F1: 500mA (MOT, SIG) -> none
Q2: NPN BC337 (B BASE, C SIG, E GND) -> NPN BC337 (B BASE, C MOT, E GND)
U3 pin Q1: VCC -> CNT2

--

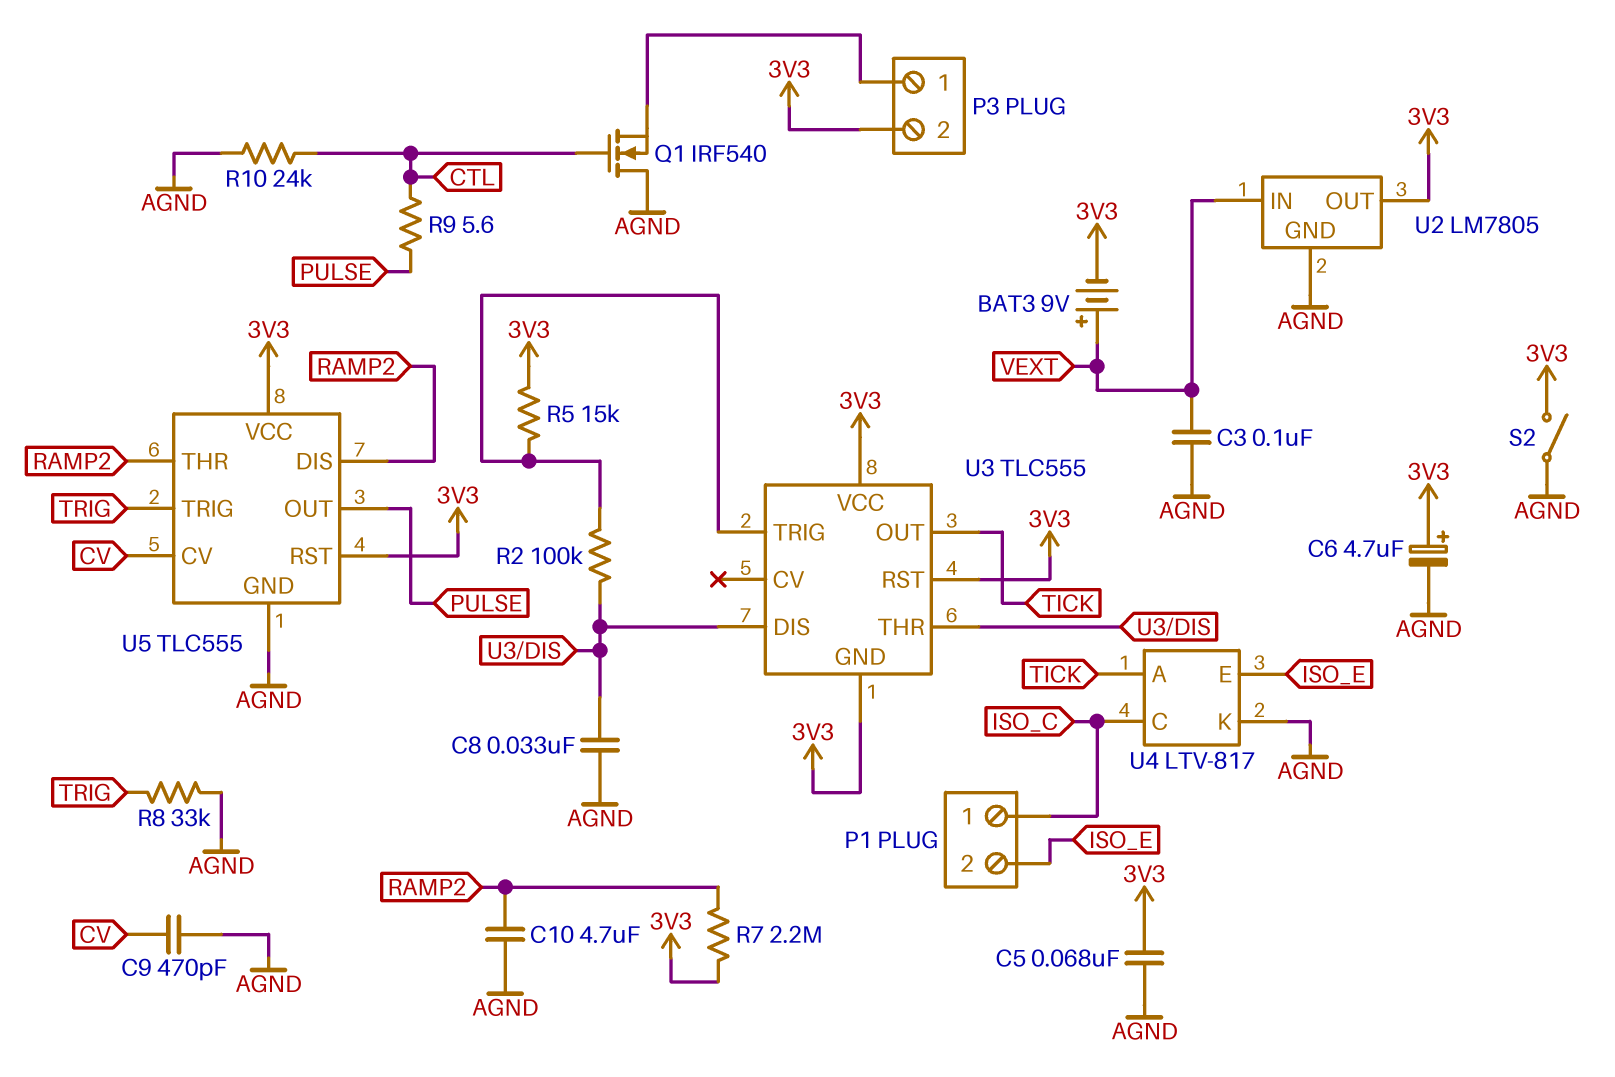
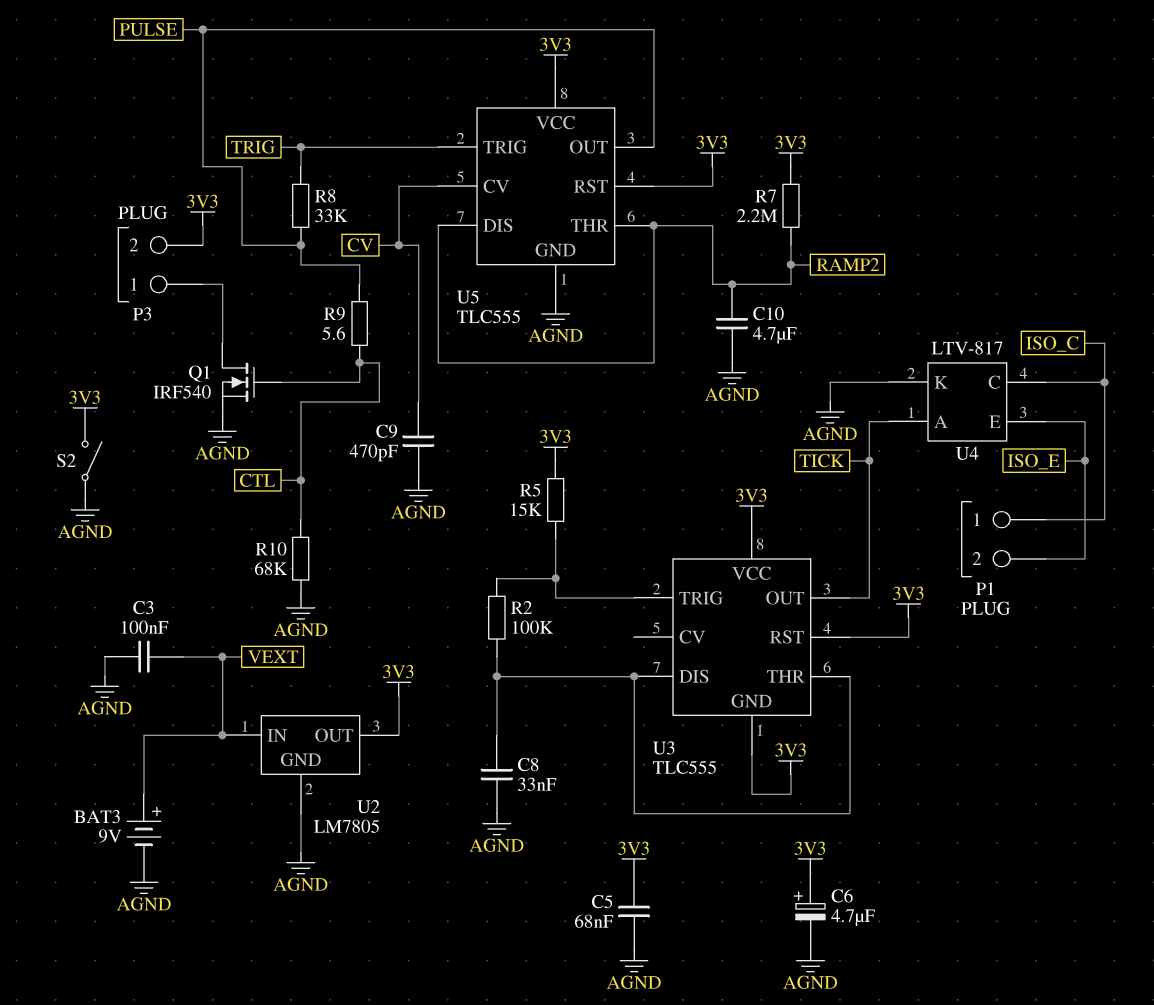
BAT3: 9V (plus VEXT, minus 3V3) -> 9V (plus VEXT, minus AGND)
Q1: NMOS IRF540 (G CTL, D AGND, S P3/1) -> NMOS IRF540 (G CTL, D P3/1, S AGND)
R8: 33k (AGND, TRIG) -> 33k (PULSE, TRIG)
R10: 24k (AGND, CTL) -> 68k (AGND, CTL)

WORK INSTRUCTION. Among the lines of the records above, count those holding the string "AGND", and report only the number.

FINISHED EXERCISE. 4